Object correspondence data
──────────────────────────────
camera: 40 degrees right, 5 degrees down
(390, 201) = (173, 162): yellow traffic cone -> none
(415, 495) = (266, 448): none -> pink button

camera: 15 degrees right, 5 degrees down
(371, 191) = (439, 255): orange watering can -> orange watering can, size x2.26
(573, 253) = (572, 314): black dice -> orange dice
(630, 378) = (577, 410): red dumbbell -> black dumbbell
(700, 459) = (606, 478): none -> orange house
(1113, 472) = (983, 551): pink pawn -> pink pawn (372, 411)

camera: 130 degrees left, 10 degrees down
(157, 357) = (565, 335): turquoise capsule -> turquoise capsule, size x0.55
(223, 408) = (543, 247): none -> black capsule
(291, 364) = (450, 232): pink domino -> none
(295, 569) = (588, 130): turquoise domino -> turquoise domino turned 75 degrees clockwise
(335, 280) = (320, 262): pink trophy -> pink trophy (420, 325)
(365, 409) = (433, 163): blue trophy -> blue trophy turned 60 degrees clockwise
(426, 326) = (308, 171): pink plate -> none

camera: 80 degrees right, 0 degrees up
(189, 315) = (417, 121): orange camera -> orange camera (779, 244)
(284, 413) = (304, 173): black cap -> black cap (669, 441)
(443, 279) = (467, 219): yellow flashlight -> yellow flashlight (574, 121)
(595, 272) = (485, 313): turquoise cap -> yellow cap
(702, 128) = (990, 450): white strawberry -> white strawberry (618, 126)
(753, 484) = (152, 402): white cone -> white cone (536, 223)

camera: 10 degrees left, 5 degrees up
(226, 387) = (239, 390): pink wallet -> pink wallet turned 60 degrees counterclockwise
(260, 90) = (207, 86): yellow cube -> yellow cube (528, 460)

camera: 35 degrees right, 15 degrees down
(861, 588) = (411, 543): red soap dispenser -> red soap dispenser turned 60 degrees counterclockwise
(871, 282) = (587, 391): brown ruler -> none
──────────────────────────────
EXERCISE DETAILS
From the entries above, write out only the lines starting at the line that holds "(365, 409) = (433, 163): blue" and ending at the line that holds "(595, 272) = (485, 313): turquoise", keeping both and matching them exactly.

SOLUTION TO THE PROBLEM
(365, 409) = (433, 163): blue trophy -> blue trophy turned 60 degrees clockwise
(426, 326) = (308, 171): pink plate -> none

camera: 80 degrees right, 0 degrees up
(189, 315) = (417, 121): orange camera -> orange camera (779, 244)
(284, 413) = (304, 173): black cap -> black cap (669, 441)
(443, 279) = (467, 219): yellow flashlight -> yellow flashlight (574, 121)
(595, 272) = (485, 313): turquoise cap -> yellow cap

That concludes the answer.